_WHAT YOU WILL DO_
Return the line containing "green dumbbell [92,248,170,290]" and all lines after it exactly; stop at the end of the material.

_GIVEN INFORMATION_

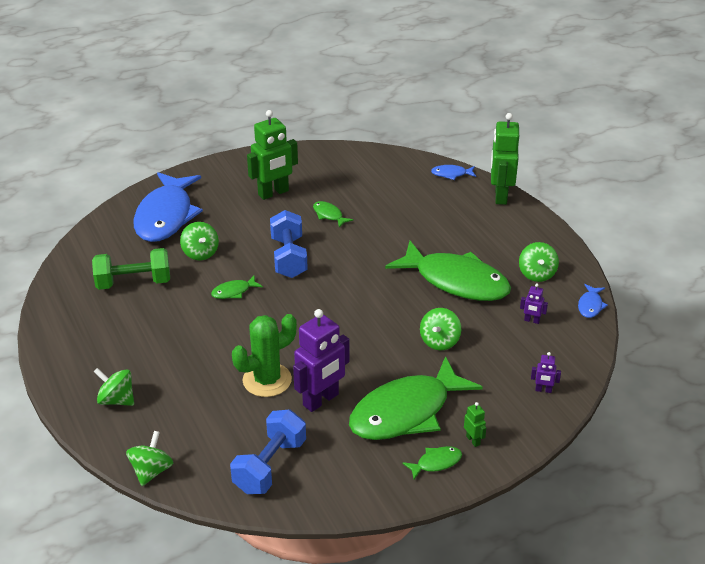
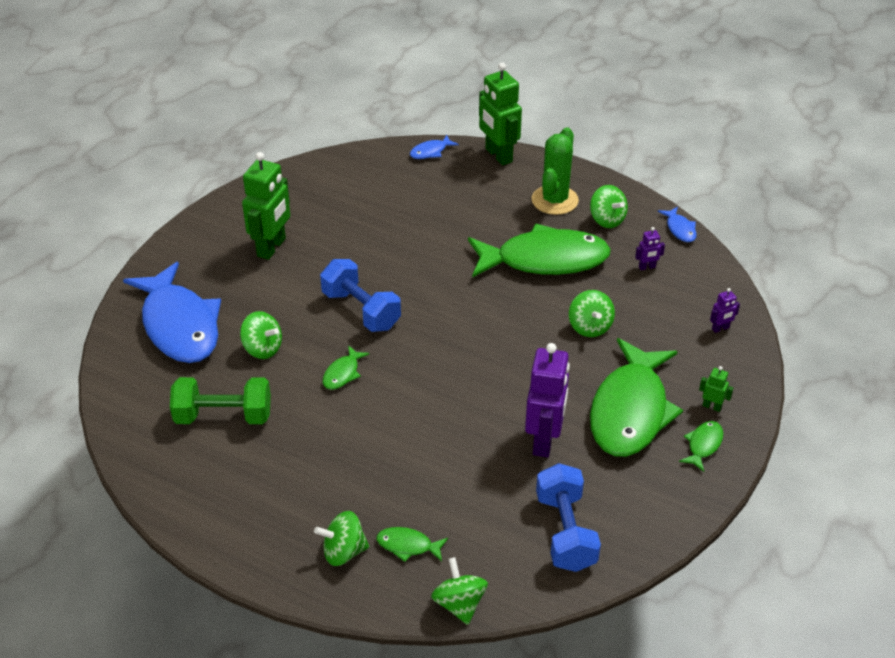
camera: 35 degrees left, 5 degrees up
green dumbbell [92,248,170,290] -> green dumbbell turned 45 degrees clockwise [170,377,271,424]
green cactus [232,314,297,397] -> green cactus moved to [532,127,579,215]
green fish [313,201,353,228] -> green fish moved to [377,527,448,562]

_OUTPUT FOR THIS TASK_
green dumbbell [92,248,170,290] -> green dumbbell turned 45 degrees clockwise [170,377,271,424]
green cactus [232,314,297,397] -> green cactus moved to [532,127,579,215]
green fish [313,201,353,228] -> green fish moved to [377,527,448,562]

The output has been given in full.